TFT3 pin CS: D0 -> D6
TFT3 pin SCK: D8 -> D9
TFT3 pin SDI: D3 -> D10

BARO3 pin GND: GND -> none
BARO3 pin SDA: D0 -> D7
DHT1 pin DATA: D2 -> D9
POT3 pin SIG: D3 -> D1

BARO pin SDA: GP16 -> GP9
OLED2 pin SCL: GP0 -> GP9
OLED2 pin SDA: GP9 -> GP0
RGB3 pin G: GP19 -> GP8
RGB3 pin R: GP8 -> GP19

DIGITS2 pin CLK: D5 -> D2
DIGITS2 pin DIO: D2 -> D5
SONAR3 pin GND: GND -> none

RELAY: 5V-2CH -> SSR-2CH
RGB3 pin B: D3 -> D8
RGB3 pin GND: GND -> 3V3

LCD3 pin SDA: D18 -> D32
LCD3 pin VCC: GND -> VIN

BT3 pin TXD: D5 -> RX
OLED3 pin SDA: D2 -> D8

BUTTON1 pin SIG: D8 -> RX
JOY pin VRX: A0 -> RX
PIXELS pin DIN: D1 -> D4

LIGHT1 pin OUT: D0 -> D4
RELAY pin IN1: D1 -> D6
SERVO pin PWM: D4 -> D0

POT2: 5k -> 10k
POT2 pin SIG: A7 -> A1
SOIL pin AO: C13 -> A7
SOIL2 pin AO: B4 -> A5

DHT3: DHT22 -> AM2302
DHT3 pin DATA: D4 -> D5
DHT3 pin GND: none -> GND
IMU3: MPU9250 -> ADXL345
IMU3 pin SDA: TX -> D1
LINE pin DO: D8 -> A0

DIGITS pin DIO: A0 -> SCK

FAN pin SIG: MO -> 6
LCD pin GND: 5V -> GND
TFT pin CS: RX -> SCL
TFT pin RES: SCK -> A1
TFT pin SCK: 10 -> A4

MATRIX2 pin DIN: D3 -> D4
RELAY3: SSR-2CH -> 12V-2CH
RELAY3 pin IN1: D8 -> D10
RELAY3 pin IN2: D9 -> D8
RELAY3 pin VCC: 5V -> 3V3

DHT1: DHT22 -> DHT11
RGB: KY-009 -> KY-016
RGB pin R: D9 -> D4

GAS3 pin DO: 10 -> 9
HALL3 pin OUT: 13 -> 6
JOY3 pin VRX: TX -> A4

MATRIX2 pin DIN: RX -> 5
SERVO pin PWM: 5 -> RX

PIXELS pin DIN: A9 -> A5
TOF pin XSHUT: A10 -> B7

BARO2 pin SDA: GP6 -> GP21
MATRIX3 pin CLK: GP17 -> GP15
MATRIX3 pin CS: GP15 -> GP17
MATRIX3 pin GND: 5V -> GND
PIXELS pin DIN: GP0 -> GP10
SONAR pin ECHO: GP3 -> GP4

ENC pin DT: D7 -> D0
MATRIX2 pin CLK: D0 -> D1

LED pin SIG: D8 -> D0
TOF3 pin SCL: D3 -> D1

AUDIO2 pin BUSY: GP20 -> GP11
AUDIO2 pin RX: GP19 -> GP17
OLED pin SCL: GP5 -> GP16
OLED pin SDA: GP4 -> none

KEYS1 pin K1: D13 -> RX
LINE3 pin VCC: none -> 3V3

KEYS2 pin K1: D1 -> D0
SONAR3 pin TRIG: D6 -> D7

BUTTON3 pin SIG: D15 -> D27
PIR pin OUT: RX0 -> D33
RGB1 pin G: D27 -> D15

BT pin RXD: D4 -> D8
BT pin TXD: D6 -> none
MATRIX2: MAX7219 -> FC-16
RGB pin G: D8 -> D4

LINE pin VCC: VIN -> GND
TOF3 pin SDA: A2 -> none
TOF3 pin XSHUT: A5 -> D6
#####
WHAT IS EXPECTED:
Where in the listing does the string "none" appear? Copy every line that has it.

RESULT OF THIS EXERCISE:
BARO3 pin GND: GND -> none
SONAR3 pin GND: GND -> none
DHT3 pin GND: none -> GND
OLED pin SDA: GP4 -> none
LINE3 pin VCC: none -> 3V3
BT pin TXD: D6 -> none
TOF3 pin SDA: A2 -> none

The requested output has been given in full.